- _INPUT DATA_:
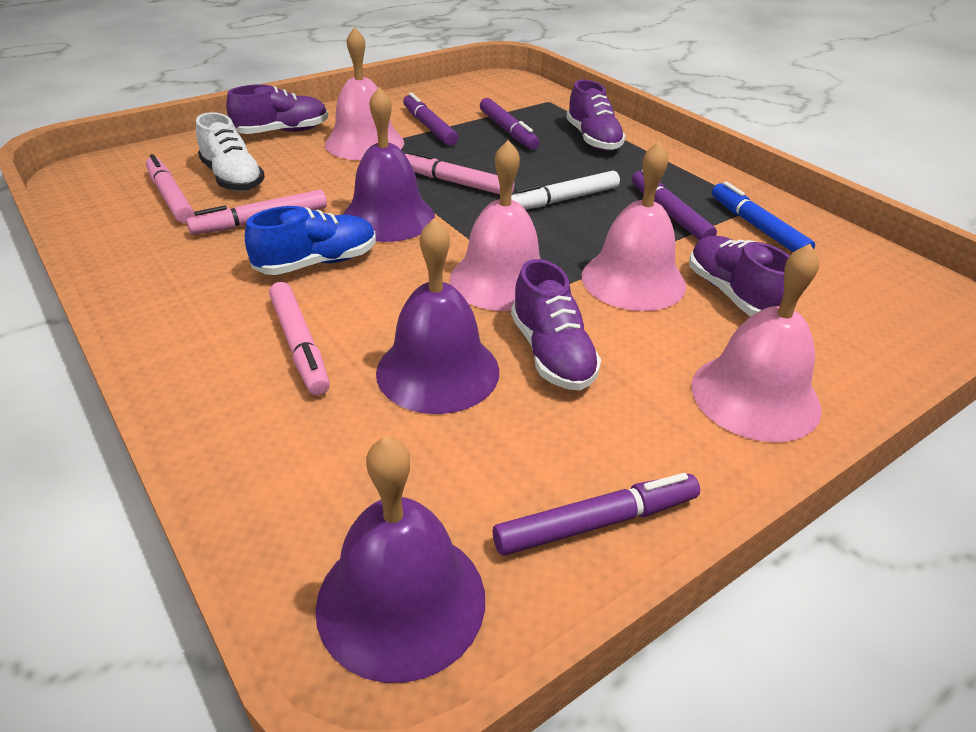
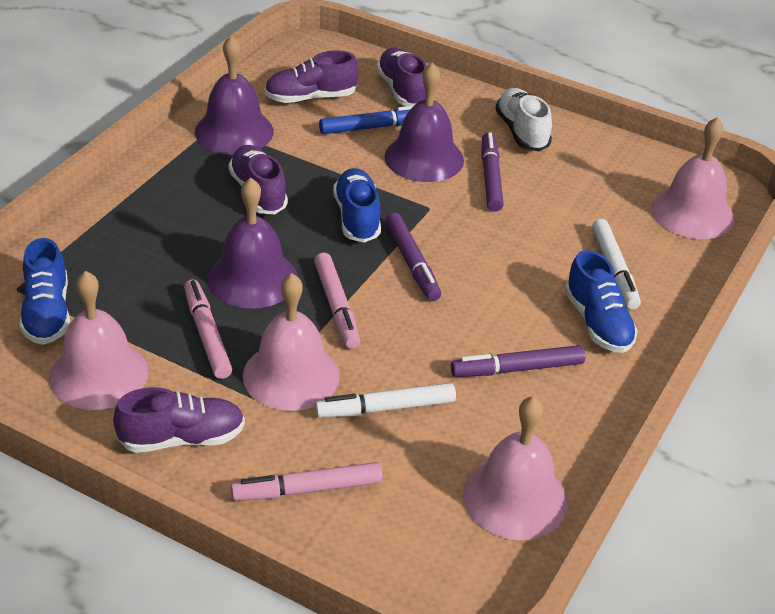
blue shoe: 1 -> 3
pink marker: 4 -> 3
purple marker: 4 -> 3
white marker: 1 -> 2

- _EXERCISE OBJECTIVE_: When you write out the material, reproduce each line exactly and omit any picture it holds.

- _SOLUTION TO THE PROBLEM_:
blue shoe: 1 -> 3
pink marker: 4 -> 3
purple marker: 4 -> 3
white marker: 1 -> 2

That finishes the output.